#### EXERCISE TASK:
Find each line in the data below that contains the string "with", treating uppercase and lowercase as distinct, and copy every such line.

— start of EXTRACTED RECORDS —

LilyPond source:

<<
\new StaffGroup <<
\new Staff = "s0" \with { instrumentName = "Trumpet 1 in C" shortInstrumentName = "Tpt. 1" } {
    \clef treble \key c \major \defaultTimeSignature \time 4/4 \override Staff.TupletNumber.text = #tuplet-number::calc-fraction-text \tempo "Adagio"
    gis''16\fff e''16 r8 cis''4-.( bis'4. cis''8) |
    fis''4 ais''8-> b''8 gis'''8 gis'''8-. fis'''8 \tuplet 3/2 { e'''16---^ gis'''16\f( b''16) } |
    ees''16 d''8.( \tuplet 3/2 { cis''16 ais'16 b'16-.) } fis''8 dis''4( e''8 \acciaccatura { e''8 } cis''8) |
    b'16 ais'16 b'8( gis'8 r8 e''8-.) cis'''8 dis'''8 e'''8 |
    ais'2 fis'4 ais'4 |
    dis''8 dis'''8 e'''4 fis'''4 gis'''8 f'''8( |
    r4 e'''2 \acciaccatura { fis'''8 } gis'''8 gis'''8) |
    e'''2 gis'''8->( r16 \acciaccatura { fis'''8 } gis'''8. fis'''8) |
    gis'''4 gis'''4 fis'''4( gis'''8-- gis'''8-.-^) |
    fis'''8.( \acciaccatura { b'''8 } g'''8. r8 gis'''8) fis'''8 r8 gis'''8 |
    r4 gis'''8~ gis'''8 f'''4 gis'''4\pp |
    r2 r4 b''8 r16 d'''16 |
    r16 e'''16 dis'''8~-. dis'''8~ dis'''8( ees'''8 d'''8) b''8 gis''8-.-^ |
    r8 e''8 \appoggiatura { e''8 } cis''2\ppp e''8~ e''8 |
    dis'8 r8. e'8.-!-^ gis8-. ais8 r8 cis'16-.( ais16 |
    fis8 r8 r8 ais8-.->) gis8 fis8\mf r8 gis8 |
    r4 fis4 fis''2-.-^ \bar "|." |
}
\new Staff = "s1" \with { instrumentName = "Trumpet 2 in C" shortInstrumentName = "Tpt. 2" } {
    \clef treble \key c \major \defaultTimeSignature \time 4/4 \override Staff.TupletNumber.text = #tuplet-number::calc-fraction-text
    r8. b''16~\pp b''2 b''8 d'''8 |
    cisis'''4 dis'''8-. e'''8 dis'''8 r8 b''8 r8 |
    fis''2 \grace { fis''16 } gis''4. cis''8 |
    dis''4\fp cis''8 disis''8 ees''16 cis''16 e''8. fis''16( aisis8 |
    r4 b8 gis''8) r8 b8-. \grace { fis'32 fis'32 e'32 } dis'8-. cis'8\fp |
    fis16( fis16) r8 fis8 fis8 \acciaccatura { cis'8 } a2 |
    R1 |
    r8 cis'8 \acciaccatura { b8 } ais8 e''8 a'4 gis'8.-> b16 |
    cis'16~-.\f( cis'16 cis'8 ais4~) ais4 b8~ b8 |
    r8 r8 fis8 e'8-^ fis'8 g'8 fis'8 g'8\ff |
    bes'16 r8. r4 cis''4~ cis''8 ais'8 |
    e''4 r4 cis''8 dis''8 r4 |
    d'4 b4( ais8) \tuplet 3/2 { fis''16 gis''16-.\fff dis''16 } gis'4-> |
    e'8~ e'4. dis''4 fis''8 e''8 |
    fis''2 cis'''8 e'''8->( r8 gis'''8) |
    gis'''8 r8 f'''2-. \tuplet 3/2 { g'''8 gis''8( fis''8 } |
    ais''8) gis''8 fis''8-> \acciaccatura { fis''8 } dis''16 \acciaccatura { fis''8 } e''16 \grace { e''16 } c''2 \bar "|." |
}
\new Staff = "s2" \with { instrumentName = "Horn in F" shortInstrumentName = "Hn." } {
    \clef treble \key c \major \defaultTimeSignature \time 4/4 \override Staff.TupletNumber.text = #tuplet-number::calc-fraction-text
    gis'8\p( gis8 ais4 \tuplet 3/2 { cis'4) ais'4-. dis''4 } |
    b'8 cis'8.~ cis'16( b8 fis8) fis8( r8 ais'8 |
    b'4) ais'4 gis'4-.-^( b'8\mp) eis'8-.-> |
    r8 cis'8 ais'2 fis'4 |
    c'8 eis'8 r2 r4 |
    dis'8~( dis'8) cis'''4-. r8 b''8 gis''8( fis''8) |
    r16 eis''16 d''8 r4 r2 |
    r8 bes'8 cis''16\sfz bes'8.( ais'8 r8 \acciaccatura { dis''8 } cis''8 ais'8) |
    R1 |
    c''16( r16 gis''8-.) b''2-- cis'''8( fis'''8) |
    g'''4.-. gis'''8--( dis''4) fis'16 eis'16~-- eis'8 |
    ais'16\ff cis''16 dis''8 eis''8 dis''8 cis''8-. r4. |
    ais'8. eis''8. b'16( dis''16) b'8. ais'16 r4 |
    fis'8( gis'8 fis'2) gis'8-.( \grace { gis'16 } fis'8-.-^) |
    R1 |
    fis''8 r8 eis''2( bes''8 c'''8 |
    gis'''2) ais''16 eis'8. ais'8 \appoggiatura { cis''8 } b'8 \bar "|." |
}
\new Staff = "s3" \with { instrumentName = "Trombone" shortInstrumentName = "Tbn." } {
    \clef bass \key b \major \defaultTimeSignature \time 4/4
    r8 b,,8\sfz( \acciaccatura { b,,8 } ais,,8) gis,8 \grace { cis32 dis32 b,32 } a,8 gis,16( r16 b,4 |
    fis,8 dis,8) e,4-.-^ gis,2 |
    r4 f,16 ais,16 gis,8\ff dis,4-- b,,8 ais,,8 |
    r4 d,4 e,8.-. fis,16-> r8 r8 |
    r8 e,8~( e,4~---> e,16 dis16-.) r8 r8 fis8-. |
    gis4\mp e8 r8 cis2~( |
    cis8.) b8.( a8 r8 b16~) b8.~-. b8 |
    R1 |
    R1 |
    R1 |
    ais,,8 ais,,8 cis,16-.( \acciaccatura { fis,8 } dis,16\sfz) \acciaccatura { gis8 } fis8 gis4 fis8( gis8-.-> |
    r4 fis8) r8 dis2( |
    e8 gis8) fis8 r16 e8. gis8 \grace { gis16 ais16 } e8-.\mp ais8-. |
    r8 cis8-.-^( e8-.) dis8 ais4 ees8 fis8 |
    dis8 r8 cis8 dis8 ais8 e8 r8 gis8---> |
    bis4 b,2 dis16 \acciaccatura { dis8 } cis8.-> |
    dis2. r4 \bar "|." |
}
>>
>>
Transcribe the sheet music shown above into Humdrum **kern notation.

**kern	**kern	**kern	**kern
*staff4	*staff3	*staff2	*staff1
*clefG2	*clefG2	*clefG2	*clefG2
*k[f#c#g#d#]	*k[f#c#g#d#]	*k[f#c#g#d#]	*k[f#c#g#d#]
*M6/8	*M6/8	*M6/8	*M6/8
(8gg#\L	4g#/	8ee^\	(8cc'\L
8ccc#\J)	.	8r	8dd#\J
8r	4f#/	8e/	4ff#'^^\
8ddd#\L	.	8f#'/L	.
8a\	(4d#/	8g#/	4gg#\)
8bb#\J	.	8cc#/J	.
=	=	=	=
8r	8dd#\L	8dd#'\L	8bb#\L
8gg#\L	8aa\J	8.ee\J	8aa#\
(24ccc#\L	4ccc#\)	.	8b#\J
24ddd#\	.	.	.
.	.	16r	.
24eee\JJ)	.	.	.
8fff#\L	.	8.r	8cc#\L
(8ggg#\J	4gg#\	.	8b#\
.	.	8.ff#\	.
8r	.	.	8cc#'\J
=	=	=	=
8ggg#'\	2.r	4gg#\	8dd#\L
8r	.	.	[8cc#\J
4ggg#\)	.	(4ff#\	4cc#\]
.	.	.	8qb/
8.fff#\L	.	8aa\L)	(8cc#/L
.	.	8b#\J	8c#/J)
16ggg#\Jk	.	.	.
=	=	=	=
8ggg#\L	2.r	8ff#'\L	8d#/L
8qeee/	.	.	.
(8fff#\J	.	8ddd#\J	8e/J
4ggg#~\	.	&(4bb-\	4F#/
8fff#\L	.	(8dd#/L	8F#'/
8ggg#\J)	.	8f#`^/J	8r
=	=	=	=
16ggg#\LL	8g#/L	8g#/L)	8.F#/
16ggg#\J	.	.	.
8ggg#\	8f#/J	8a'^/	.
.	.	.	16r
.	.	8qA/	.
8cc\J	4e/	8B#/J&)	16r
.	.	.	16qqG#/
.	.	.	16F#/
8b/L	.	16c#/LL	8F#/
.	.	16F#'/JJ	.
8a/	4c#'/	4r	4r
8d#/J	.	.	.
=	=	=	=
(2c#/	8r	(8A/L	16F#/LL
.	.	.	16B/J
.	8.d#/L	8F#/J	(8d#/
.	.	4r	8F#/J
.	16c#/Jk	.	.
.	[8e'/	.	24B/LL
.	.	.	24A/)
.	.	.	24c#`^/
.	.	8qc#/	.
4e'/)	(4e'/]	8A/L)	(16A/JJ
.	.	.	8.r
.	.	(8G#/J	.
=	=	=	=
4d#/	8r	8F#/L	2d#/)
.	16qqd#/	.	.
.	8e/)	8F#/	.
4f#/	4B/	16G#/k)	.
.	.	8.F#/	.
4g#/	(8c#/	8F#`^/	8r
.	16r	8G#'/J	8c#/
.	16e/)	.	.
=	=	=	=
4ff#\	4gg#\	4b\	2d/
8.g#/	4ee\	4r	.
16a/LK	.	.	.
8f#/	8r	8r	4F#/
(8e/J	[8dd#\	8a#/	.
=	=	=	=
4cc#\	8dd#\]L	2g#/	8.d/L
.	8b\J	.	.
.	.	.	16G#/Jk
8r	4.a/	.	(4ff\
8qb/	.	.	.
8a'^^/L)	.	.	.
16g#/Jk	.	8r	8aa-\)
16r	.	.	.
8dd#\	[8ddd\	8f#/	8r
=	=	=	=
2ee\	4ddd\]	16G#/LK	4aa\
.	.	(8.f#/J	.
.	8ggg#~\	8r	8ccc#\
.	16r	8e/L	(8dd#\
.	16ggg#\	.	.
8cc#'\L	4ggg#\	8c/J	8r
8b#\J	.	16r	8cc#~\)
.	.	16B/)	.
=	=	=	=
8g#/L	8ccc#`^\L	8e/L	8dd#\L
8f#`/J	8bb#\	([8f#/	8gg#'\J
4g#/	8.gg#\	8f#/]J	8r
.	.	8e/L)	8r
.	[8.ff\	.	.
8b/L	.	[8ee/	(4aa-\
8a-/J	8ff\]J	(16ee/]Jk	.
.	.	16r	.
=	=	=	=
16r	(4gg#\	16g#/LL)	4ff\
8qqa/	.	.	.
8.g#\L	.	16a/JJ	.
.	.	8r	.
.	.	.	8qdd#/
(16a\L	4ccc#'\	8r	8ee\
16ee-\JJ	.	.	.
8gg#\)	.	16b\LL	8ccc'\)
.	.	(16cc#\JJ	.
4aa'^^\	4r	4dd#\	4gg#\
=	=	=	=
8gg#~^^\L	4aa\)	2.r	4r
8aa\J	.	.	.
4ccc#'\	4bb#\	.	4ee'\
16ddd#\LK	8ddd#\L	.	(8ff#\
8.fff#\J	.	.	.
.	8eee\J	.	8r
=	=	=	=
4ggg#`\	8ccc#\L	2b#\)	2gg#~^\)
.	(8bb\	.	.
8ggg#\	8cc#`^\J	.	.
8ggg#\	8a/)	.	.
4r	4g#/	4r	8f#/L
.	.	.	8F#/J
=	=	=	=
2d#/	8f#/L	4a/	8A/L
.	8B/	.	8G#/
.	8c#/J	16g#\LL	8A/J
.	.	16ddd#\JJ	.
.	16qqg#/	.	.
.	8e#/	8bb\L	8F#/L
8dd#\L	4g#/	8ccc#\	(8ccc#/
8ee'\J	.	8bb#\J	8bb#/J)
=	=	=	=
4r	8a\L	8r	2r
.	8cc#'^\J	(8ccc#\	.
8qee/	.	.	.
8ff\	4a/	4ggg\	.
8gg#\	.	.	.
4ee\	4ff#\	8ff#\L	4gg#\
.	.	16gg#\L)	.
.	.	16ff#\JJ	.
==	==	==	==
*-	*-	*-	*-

— end of EXTRACTED RECORDS —

#### SOLUTION FOR THIS EXERCISE:
\new Staff = "s0" \with { instrumentName = "Trumpet 1 in C" shortInstrumentName = "Tpt. 1" } {
\new Staff = "s1" \with { instrumentName = "Trumpet 2 in C" shortInstrumentName = "Tpt. 2" } {
\new Staff = "s2" \with { instrumentName = "Horn in F" shortInstrumentName = "Hn." } {
\new Staff = "s3" \with { instrumentName = "Trombone" shortInstrumentName = "Tbn." } {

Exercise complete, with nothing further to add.